Extracted data:
Segment Open
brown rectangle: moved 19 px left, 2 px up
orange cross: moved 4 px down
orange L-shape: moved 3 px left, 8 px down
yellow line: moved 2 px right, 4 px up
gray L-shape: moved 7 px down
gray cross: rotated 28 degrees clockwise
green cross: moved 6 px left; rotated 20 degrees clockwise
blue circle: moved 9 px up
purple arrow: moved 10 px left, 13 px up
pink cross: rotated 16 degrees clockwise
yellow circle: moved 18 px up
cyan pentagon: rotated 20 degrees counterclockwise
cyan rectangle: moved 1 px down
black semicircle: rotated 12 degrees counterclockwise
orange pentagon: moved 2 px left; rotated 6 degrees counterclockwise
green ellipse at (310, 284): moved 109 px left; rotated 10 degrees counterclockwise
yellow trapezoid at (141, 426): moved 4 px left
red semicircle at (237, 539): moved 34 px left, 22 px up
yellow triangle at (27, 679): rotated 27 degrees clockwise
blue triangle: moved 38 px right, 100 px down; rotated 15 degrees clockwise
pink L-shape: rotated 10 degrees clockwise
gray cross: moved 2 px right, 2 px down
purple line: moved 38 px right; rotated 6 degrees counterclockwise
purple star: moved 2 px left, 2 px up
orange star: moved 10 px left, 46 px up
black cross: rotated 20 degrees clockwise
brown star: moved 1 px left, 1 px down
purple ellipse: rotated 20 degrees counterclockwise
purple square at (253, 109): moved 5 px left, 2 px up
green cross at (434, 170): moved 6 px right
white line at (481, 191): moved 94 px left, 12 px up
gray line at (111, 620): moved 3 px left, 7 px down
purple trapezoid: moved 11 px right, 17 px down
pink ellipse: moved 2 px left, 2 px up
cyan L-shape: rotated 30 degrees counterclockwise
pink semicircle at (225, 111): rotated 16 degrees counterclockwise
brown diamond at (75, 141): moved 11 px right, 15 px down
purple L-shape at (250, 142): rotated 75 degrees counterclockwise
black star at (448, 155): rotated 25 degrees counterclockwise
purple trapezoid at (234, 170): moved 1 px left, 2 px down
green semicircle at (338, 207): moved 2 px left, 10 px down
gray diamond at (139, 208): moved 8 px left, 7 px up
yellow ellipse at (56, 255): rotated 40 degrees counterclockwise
Segment Closed
Aim of the task:
Write the whole listing out again, exactly as it appears above.

Answer for this exercise:
brown rectangle: moved 19 px left, 2 px up
orange cross: moved 4 px down
orange L-shape: moved 3 px left, 8 px down
yellow line: moved 2 px right, 4 px up
gray L-shape: moved 7 px down
gray cross: rotated 28 degrees clockwise
green cross: moved 6 px left; rotated 20 degrees clockwise
blue circle: moved 9 px up
purple arrow: moved 10 px left, 13 px up
pink cross: rotated 16 degrees clockwise
yellow circle: moved 18 px up
cyan pentagon: rotated 20 degrees counterclockwise
cyan rectangle: moved 1 px down
black semicircle: rotated 12 degrees counterclockwise
orange pentagon: moved 2 px left; rotated 6 degrees counterclockwise
green ellipse at (310, 284): moved 109 px left; rotated 10 degrees counterclockwise
yellow trapezoid at (141, 426): moved 4 px left
red semicircle at (237, 539): moved 34 px left, 22 px up
yellow triangle at (27, 679): rotated 27 degrees clockwise
blue triangle: moved 38 px right, 100 px down; rotated 15 degrees clockwise
pink L-shape: rotated 10 degrees clockwise
gray cross: moved 2 px right, 2 px down
purple line: moved 38 px right; rotated 6 degrees counterclockwise
purple star: moved 2 px left, 2 px up
orange star: moved 10 px left, 46 px up
black cross: rotated 20 degrees clockwise
brown star: moved 1 px left, 1 px down
purple ellipse: rotated 20 degrees counterclockwise
purple square at (253, 109): moved 5 px left, 2 px up
green cross at (434, 170): moved 6 px right
white line at (481, 191): moved 94 px left, 12 px up
gray line at (111, 620): moved 3 px left, 7 px down
purple trapezoid: moved 11 px right, 17 px down
pink ellipse: moved 2 px left, 2 px up
cyan L-shape: rotated 30 degrees counterclockwise
pink semicircle at (225, 111): rotated 16 degrees counterclockwise
brown diamond at (75, 141): moved 11 px right, 15 px down
purple L-shape at (250, 142): rotated 75 degrees counterclockwise
black star at (448, 155): rotated 25 degrees counterclockwise
purple trapezoid at (234, 170): moved 1 px left, 2 px down
green semicircle at (338, 207): moved 2 px left, 10 px down
gray diamond at (139, 208): moved 8 px left, 7 px up
yellow ellipse at (56, 255): rotated 40 degrees counterclockwise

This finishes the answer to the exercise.